== WHAT YOU NEED TO DO ==
Please repeat nothing except the lines from the one containing "colour | osito/morado" through the end of the records, exactly and without pictures.

== MATERIAL FOR THIS TASK ==

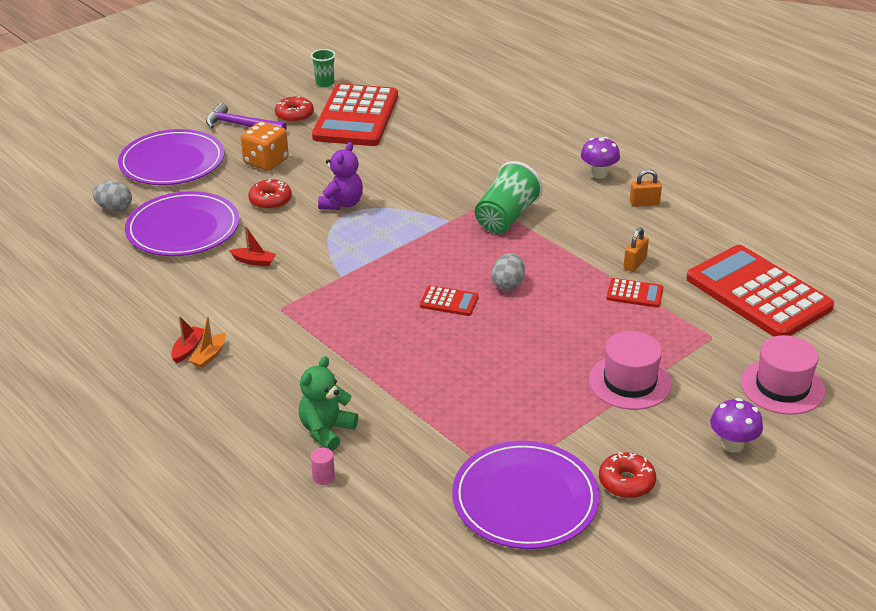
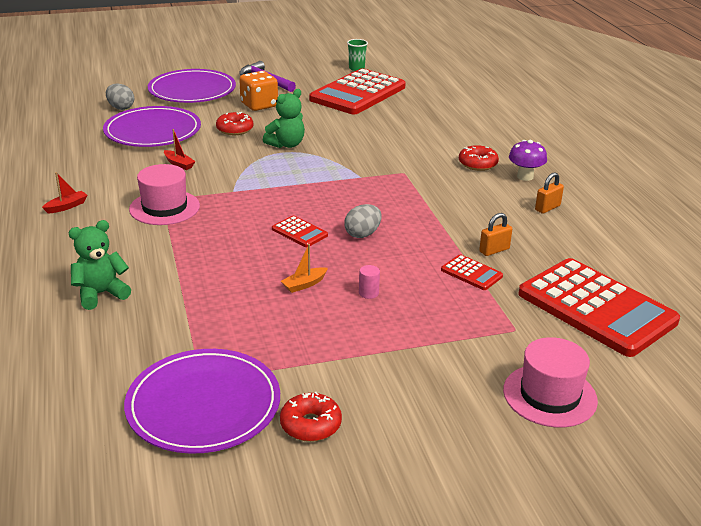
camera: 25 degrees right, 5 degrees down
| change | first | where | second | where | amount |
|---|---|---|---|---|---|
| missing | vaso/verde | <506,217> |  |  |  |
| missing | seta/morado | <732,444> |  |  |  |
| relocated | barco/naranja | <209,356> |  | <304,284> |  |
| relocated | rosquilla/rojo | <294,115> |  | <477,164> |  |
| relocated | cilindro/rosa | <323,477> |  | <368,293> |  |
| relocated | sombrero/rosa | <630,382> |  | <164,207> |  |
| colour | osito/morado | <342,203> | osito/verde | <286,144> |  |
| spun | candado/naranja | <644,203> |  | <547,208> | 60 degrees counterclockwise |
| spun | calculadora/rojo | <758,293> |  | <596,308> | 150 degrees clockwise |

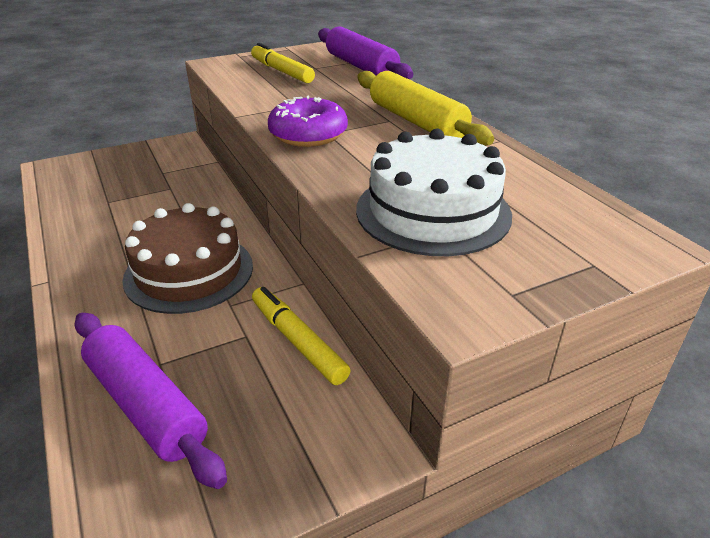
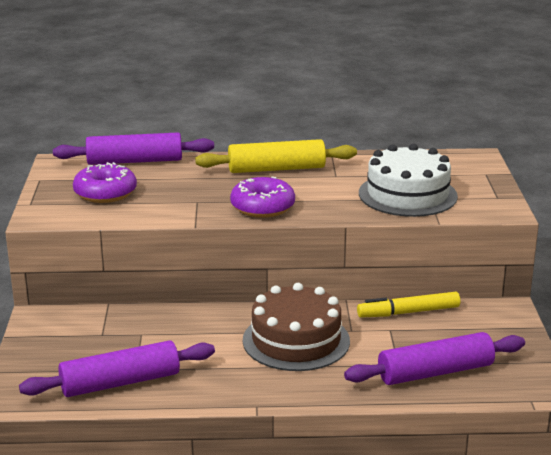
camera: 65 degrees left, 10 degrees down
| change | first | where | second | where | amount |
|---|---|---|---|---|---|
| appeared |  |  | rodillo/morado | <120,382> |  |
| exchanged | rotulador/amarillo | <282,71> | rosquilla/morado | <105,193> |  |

== ANSWER FOR THIS EXERCISE ==
| colour | osito/morado | <342,203> | osito/verde | <286,144> |  |
| spun | candado/naranja | <644,203> |  | <547,208> | 60 degrees counterclockwise |
| spun | calculadora/rojo | <758,293> |  | <596,308> | 150 degrees clockwise |

camera: 65 degrees left, 10 degrees down
| change | first | where | second | where | amount |
|---|---|---|---|---|---|
| appeared |  |  | rodillo/morado | <120,382> |  |
| exchanged | rotulador/amarillo | <282,71> | rosquilla/morado | <105,193> |  |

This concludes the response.